Description of the task: Please copy each line of the data that includes the string "pure".

Records provided:
_ _ _ _ _
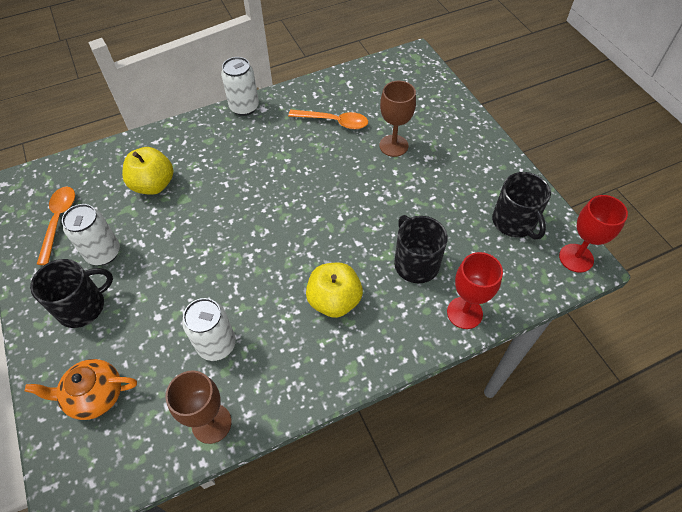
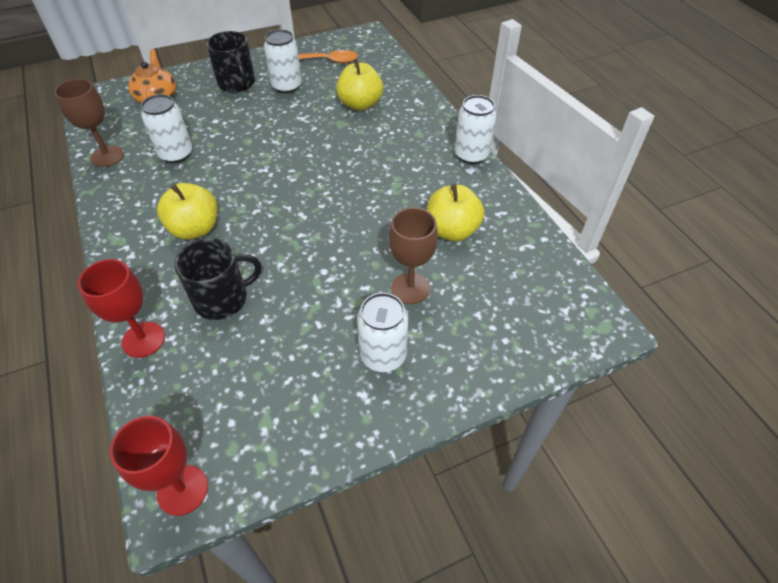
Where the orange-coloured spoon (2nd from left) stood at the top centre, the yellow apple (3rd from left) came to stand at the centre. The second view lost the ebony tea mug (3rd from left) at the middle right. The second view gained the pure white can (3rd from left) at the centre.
_ _ _ _ _
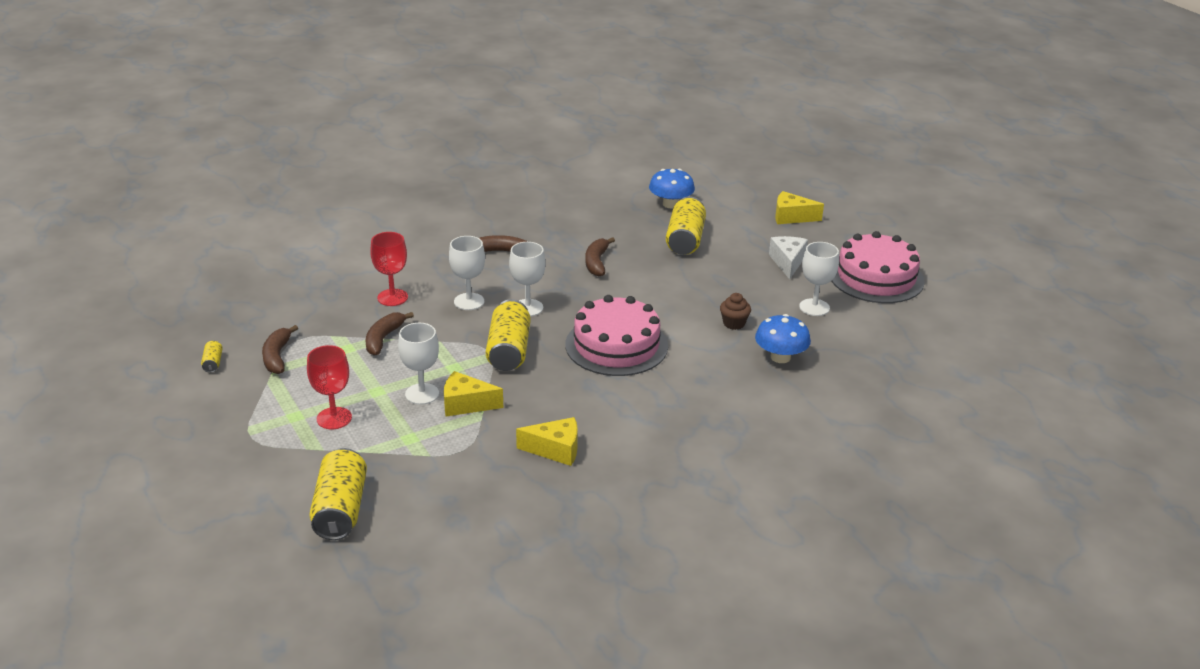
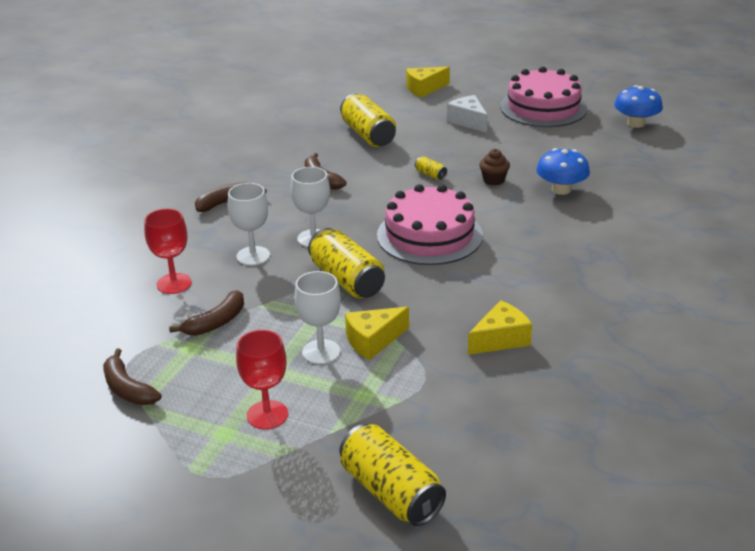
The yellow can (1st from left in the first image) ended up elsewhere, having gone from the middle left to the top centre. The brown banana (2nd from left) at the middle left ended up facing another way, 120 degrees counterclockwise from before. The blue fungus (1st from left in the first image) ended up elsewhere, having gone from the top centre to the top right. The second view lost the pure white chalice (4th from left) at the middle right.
_ _ _ _ _
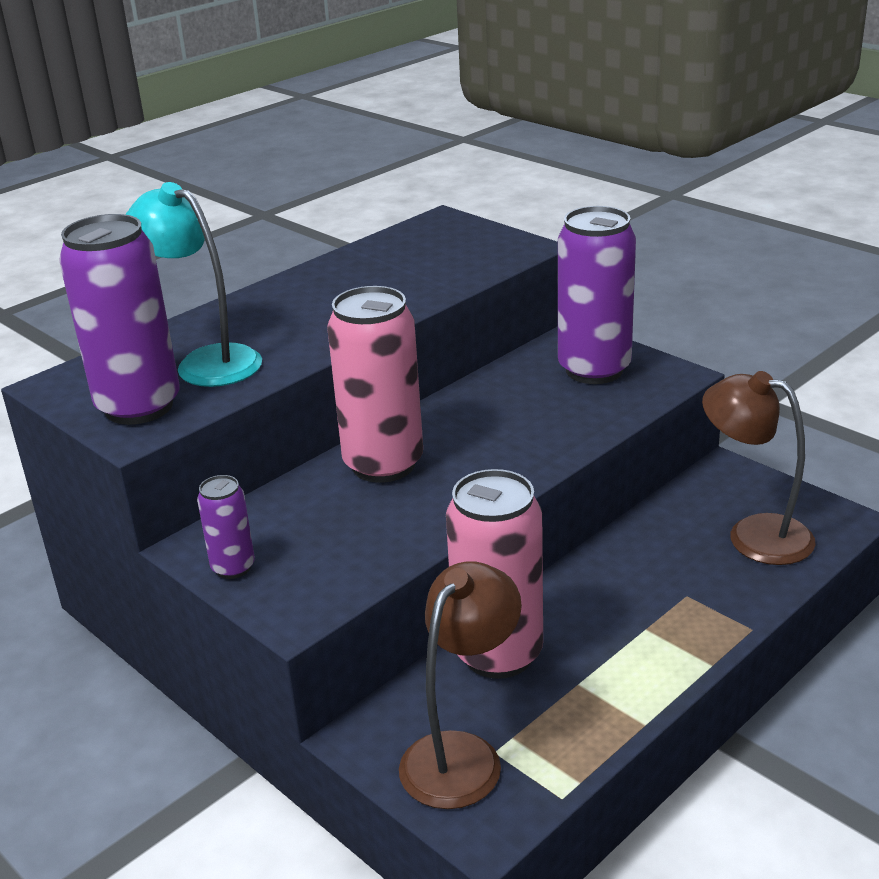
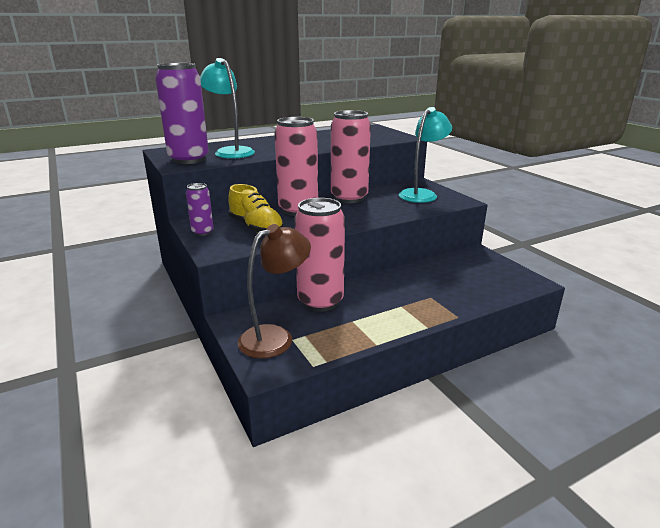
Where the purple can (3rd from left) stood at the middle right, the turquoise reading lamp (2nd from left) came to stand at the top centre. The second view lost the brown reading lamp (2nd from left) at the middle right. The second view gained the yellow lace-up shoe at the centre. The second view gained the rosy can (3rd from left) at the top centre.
_ _ _ _ _
Final answer:
Where the orange-coloured spoon (2nd from left) stood at the top centre, the yellow apple (3rd from left) came to stand at the centre. The second view lost the ebony tea mug (3rd from left) at the middle right. The second view gained the pure white can (3rd from left) at the centre.
The yellow can (1st from left in the first image) ended up elsewhere, having gone from the middle left to the top centre. The brown banana (2nd from left) at the middle left ended up facing another way, 120 degrees counterclockwise from before. The blue fungus (1st from left in the first image) ended up elsewhere, having gone from the top centre to the top right. The second view lost the pure white chalice (4th from left) at the middle right.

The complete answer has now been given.